• [Directions]: Return only that part of the material below which starts with the line containing "USB 51: [374,14,433,56]" and goes on through the line containing "Teresa's Month: [155,358,460,619]", restated exactly.

• [Provided records]:

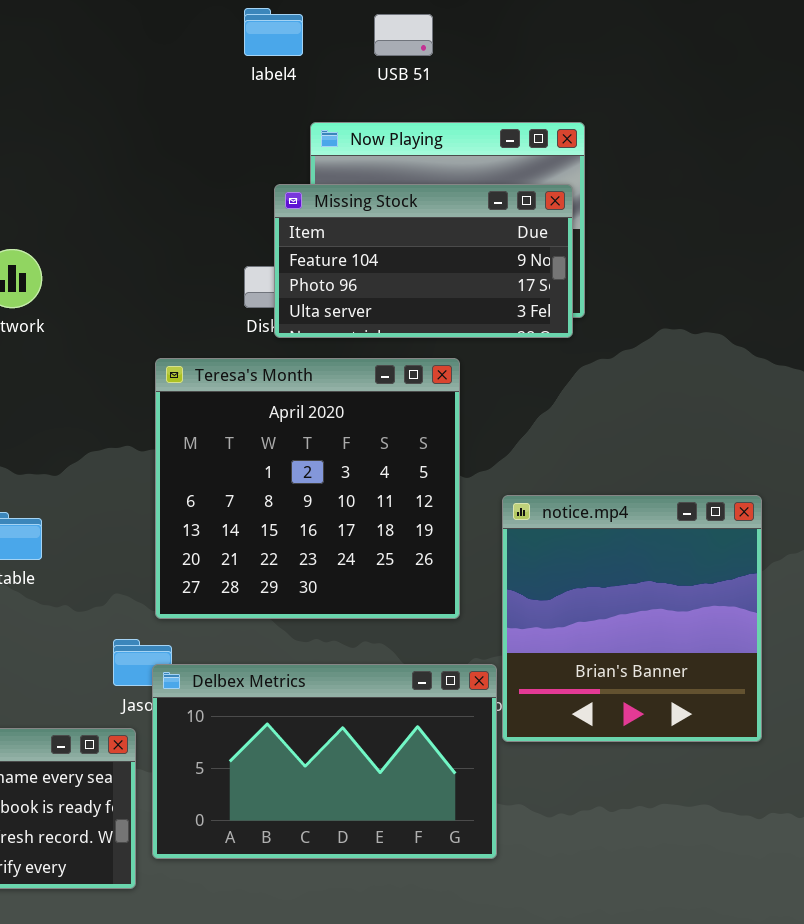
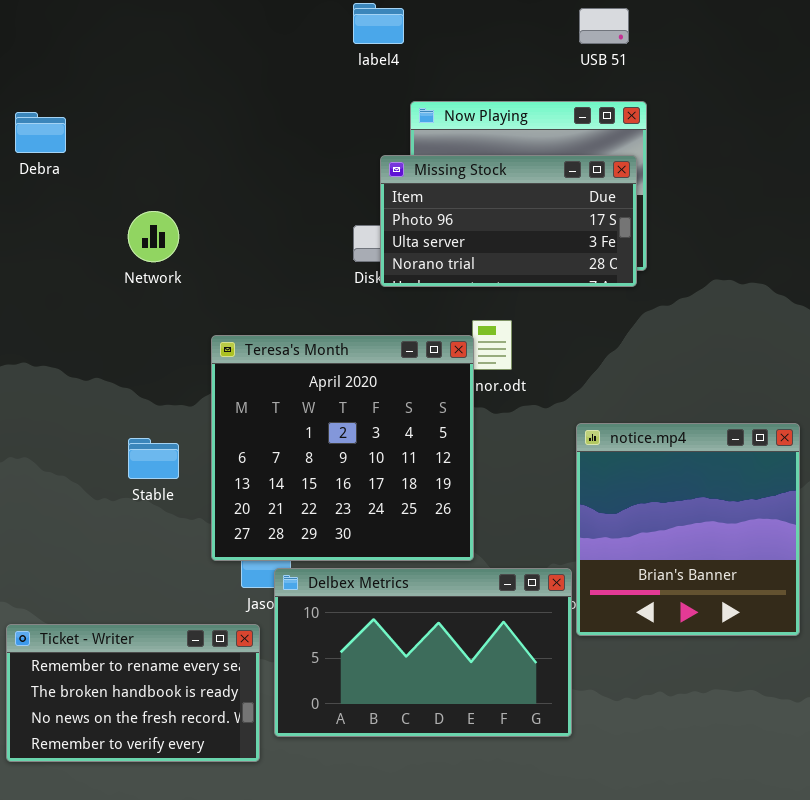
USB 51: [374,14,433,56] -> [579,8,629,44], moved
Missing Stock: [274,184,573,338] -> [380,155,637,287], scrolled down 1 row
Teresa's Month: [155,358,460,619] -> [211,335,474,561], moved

...

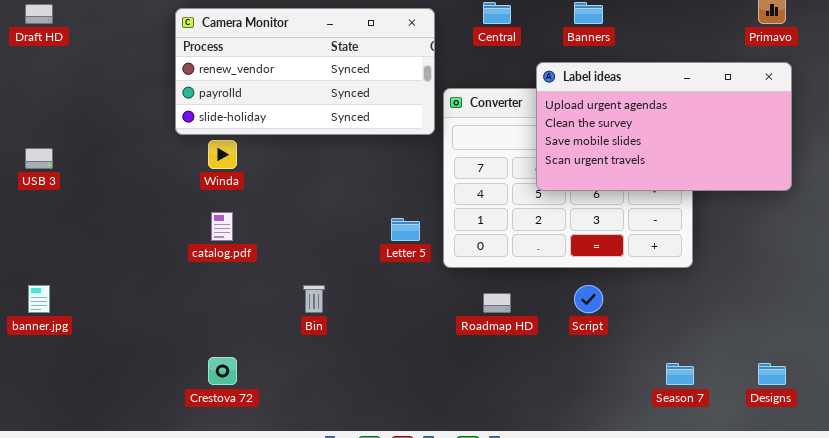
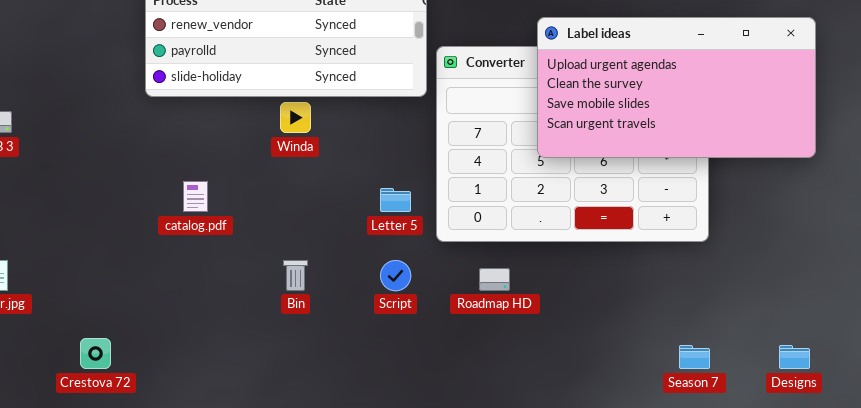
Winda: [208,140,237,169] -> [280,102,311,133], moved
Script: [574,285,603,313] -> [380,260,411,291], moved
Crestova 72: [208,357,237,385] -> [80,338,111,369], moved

• [Answer to this task]:
USB 51: [374,14,433,56] -> [579,8,629,44], moved
Missing Stock: [274,184,573,338] -> [380,155,637,287], scrolled down 1 row
Teresa's Month: [155,358,460,619] -> [211,335,474,561], moved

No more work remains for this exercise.